** About this task **
For the entries below, the expected answer is the line with "green stacking toy: 2 -> 1", the line with "purple carrot: 2 -> 3", and every line between them, exactly as written, and nothing more.

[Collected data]
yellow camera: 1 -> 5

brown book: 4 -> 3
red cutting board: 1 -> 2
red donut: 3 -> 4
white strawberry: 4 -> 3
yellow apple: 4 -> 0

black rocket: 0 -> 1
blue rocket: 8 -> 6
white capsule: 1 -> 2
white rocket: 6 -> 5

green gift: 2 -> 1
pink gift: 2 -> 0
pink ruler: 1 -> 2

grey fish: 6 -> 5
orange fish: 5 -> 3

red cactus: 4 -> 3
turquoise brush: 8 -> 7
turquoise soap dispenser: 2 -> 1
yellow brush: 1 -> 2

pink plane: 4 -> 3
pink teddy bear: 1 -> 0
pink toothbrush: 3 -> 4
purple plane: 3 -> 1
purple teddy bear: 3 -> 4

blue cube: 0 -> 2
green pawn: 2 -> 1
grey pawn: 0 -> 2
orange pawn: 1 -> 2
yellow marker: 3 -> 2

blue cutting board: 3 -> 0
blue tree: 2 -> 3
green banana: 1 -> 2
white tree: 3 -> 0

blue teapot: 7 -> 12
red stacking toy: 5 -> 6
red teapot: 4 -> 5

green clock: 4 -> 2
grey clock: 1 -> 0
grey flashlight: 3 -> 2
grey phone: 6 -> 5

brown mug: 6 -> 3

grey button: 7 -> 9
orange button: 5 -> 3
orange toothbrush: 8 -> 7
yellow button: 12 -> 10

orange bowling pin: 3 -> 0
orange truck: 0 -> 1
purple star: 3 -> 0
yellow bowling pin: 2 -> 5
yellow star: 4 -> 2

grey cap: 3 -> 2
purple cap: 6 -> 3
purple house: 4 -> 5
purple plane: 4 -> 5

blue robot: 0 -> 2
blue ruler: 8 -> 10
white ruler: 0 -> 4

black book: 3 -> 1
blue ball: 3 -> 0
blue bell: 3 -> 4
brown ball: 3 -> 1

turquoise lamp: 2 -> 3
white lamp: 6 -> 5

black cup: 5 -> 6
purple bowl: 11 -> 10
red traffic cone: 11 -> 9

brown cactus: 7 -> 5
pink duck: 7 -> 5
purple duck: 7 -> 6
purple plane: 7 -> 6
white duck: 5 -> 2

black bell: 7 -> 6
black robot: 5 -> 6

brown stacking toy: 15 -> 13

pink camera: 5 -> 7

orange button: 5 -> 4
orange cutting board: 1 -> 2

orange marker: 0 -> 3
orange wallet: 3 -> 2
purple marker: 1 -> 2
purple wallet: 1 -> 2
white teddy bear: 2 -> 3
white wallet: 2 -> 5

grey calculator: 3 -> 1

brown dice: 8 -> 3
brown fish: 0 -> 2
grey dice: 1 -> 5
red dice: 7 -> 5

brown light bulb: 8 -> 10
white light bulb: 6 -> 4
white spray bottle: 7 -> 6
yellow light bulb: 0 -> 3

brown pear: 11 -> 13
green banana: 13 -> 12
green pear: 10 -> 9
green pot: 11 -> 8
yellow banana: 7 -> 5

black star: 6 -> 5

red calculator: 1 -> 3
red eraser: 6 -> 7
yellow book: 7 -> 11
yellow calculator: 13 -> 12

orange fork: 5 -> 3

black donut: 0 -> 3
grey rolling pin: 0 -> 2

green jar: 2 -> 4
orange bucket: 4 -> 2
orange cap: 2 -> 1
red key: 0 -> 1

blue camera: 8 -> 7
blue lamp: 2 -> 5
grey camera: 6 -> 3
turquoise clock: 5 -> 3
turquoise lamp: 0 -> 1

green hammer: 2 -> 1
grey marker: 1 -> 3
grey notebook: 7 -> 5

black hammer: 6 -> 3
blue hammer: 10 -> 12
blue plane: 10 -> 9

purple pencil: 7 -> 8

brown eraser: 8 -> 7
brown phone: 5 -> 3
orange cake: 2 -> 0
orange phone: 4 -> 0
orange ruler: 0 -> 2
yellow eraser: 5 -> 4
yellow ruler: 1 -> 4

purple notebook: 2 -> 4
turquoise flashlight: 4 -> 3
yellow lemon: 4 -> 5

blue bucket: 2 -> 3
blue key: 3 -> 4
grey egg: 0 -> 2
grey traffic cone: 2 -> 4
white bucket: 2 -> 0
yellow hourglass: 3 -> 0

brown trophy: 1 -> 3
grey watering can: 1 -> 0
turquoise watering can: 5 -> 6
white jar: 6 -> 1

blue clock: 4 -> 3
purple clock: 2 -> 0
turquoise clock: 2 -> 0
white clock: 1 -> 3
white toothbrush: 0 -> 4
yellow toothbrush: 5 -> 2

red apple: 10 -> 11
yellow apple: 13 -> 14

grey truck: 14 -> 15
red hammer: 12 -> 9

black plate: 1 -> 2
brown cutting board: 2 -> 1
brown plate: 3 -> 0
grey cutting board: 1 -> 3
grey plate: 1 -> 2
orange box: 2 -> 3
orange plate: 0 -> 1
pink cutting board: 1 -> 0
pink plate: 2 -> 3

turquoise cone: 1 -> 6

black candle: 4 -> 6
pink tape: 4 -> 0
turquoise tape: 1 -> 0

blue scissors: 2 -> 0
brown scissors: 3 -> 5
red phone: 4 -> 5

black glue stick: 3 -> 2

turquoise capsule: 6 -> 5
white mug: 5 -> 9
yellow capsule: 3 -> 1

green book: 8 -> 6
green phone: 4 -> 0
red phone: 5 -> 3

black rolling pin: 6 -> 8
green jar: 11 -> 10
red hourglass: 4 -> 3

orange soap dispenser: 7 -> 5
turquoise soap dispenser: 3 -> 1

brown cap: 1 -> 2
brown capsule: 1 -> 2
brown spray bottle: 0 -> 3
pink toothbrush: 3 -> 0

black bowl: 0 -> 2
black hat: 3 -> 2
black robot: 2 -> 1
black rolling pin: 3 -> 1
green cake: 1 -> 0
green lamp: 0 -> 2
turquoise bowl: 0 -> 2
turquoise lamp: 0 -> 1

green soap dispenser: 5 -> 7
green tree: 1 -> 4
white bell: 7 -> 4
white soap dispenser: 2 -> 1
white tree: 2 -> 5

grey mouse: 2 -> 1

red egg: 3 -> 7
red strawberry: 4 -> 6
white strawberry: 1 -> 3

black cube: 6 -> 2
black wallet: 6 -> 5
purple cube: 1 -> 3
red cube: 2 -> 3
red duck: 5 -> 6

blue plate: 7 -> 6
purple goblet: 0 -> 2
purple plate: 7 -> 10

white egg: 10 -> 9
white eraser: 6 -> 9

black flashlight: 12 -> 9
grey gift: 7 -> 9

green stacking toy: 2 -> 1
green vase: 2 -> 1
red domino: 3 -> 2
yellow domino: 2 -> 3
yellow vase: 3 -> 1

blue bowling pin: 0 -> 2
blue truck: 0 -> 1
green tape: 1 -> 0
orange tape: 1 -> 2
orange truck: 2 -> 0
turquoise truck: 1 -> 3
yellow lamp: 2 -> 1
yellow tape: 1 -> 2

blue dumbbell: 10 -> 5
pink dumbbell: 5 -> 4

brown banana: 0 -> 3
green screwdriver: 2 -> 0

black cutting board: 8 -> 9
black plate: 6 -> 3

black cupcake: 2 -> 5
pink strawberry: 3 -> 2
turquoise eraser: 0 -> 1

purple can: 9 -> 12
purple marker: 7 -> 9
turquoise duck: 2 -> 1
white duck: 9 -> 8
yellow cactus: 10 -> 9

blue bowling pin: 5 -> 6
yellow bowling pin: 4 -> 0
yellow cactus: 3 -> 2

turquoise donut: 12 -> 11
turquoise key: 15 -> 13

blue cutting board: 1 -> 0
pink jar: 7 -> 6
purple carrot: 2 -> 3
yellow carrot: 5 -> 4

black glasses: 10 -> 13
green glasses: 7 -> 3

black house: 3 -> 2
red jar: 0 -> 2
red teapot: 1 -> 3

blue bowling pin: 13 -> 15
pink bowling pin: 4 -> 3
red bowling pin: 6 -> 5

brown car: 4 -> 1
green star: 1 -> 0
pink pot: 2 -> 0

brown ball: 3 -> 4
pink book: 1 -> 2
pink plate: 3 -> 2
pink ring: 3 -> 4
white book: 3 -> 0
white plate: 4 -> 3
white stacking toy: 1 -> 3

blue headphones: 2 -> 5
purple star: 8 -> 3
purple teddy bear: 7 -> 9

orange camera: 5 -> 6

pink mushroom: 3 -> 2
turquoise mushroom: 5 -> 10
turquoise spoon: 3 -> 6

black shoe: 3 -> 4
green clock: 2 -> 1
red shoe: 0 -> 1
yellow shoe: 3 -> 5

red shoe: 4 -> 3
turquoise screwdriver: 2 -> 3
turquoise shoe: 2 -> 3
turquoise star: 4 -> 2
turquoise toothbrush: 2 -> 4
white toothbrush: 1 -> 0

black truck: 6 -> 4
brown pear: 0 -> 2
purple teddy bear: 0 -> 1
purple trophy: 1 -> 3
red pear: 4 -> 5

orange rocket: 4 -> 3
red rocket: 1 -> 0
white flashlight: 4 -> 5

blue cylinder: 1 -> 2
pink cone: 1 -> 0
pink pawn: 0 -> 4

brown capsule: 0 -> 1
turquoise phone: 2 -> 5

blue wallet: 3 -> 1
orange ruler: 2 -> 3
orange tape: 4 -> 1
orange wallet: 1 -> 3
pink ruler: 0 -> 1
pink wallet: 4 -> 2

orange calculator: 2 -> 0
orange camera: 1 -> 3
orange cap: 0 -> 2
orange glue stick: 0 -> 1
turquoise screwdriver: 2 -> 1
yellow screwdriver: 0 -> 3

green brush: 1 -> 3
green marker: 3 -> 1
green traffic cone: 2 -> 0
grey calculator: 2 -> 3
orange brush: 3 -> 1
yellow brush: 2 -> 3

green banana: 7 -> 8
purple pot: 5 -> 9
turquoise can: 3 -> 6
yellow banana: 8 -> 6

** Output **
green stacking toy: 2 -> 1
green vase: 2 -> 1
red domino: 3 -> 2
yellow domino: 2 -> 3
yellow vase: 3 -> 1

blue bowling pin: 0 -> 2
blue truck: 0 -> 1
green tape: 1 -> 0
orange tape: 1 -> 2
orange truck: 2 -> 0
turquoise truck: 1 -> 3
yellow lamp: 2 -> 1
yellow tape: 1 -> 2

blue dumbbell: 10 -> 5
pink dumbbell: 5 -> 4

brown banana: 0 -> 3
green screwdriver: 2 -> 0

black cutting board: 8 -> 9
black plate: 6 -> 3

black cupcake: 2 -> 5
pink strawberry: 3 -> 2
turquoise eraser: 0 -> 1

purple can: 9 -> 12
purple marker: 7 -> 9
turquoise duck: 2 -> 1
white duck: 9 -> 8
yellow cactus: 10 -> 9

blue bowling pin: 5 -> 6
yellow bowling pin: 4 -> 0
yellow cactus: 3 -> 2

turquoise donut: 12 -> 11
turquoise key: 15 -> 13

blue cutting board: 1 -> 0
pink jar: 7 -> 6
purple carrot: 2 -> 3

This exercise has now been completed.